> [WHAT YOU ARE ASKED TO DO]
Put the lines below into a JSON list of strings, one string per line, skipping any blank lines and leaving out the pictures.

> [SOURCE RECORDS]
================================
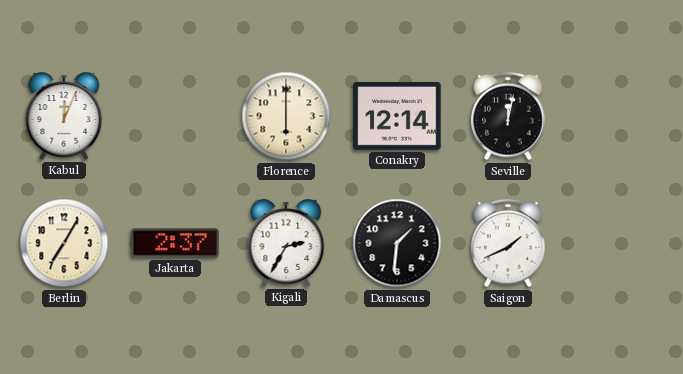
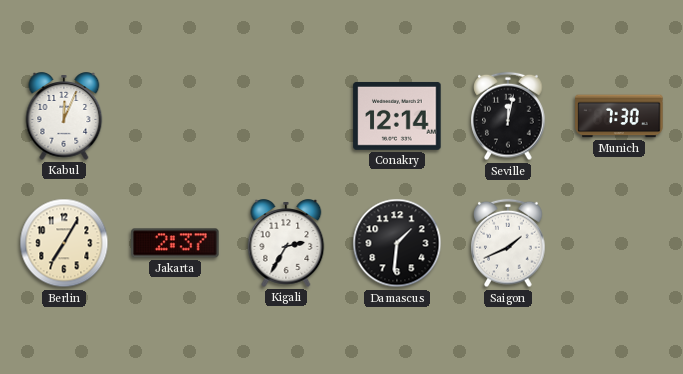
Florence: 6:00 -> none
Munich: none -> 7:30
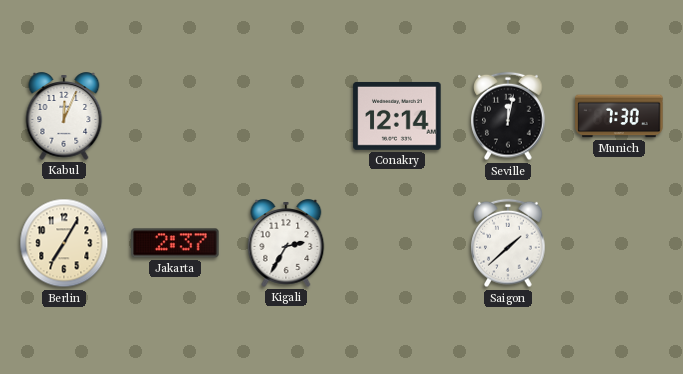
Damascus: 1:31 -> none
Saigon: 1:41 -> 1:38
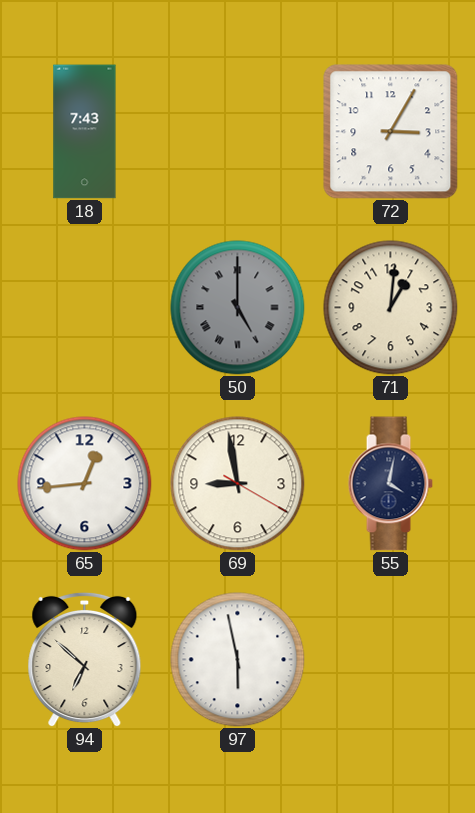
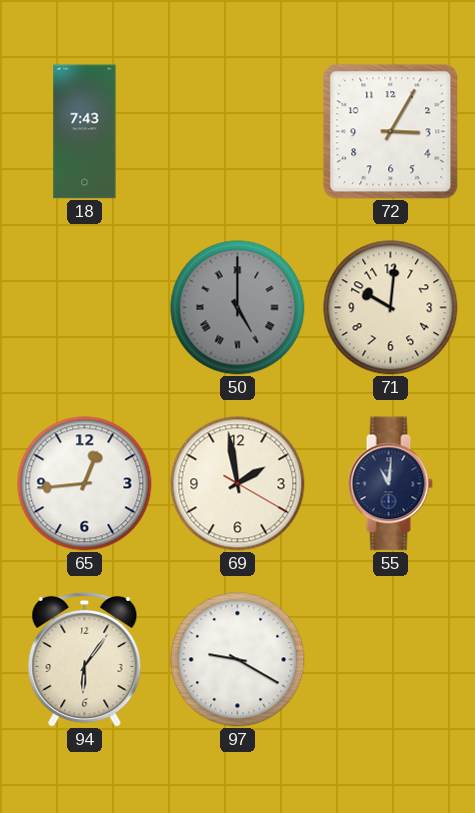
71: 1:01 -> 10:01
69: 8:58 -> 1:58
55: 4:02 -> 11:01
94: 6:52 -> 6:06
97: 5:58 -> 9:20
================================
> [SOLUTION FOR THIS EXERCISE]
[
  "Florence: 6:00 -> none",
  "Munich: none -> 7:30",
  "Damascus: 1:31 -> none",
  "Saigon: 1:41 -> 1:38",
  "71: 1:01 -> 10:01",
  "69: 8:58 -> 1:58",
  "55: 4:02 -> 11:01",
  "94: 6:52 -> 6:06",
  "97: 5:58 -> 9:20"
]